[WHAT IS REQUIRED] Collect every line of the entries below that contains the word "Provide", treating uppercase and lowercase letters as different.
--- START OF DATA RECORDS ---
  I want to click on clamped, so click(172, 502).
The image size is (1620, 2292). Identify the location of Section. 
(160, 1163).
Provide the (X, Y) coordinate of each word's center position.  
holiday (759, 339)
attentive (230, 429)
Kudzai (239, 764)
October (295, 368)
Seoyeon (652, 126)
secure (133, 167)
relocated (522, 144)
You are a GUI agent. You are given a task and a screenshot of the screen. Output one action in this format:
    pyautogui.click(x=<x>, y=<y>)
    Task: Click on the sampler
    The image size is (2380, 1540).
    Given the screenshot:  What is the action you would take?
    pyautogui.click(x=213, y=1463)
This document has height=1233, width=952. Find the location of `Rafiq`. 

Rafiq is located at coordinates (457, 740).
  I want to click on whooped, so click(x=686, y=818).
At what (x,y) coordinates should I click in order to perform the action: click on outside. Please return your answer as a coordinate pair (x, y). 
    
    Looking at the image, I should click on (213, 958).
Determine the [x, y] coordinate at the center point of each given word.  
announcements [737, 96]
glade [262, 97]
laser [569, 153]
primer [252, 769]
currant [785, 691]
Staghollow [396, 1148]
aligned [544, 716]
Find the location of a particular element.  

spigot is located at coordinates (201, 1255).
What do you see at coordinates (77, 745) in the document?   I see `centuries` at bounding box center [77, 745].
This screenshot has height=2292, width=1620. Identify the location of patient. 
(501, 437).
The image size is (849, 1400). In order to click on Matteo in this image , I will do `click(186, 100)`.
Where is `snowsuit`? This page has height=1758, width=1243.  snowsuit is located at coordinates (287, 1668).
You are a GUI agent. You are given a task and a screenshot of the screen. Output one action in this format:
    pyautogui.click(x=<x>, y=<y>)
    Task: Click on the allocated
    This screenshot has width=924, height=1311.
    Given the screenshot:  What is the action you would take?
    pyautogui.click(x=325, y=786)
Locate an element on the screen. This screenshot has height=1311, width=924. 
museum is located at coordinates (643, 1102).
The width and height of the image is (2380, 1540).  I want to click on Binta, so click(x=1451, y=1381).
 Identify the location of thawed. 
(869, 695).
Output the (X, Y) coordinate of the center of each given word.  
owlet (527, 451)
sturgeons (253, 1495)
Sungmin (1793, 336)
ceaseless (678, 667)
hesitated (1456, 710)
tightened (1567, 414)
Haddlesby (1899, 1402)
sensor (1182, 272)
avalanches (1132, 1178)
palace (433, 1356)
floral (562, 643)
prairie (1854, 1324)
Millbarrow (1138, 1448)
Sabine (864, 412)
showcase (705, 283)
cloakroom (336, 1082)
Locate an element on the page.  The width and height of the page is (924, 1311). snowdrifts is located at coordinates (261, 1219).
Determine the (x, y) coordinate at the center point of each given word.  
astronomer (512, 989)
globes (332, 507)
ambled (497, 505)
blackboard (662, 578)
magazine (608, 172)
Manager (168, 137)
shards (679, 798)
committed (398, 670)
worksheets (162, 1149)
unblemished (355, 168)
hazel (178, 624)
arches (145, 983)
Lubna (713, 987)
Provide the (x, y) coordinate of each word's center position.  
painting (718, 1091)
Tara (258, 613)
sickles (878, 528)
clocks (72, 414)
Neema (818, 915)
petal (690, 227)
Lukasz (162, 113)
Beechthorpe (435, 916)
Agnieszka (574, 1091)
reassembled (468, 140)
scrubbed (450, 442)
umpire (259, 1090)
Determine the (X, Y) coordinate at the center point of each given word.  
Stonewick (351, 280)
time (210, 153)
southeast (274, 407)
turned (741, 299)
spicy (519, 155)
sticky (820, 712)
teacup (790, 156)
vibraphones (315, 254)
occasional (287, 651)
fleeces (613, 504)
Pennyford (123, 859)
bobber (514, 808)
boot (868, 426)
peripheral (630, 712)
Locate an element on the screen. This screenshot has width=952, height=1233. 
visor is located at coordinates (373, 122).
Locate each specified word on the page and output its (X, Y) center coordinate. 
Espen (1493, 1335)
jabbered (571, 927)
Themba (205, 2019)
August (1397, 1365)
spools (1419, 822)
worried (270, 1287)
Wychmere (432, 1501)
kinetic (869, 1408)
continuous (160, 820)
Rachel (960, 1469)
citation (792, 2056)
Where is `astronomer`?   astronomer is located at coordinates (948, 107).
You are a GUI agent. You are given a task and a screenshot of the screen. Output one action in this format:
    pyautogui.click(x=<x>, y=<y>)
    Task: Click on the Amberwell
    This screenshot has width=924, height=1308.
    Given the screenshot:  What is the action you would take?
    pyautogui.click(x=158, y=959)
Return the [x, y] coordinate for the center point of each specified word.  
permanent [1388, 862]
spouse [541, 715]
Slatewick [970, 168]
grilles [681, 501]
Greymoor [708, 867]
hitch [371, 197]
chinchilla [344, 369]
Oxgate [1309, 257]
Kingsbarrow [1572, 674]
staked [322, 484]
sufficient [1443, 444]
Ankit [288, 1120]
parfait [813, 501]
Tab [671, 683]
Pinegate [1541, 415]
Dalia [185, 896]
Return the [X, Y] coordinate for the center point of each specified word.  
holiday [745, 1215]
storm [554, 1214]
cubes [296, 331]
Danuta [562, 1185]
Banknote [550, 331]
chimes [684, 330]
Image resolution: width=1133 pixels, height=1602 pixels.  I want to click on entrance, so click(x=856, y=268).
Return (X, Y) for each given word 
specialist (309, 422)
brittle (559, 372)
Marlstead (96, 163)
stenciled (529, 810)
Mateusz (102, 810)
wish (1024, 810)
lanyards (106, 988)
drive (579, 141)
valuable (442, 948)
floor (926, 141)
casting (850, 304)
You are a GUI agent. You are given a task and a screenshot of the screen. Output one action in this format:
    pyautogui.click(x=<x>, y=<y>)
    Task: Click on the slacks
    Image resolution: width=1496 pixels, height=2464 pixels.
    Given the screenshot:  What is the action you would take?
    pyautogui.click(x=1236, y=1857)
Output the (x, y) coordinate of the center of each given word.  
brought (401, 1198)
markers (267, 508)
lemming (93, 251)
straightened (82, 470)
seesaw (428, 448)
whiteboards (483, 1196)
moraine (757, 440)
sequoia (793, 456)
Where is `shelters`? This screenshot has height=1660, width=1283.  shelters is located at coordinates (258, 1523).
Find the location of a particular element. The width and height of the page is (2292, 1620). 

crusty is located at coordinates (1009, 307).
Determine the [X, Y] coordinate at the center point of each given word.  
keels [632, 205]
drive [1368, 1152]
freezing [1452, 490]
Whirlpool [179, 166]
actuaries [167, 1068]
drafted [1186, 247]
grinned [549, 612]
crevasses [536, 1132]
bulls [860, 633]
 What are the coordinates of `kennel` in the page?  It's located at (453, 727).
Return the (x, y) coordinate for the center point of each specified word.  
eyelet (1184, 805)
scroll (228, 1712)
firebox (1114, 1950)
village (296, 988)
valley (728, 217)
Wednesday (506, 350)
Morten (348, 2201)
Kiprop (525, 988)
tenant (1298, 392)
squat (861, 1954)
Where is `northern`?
--- END OF DATA RECORDS ---
[RESPONSE TO THIS EXERCISE]
Provide the (X, Y) coordinate of each word's center position.  
Provide the (x, y) coordinate of each word's center position.  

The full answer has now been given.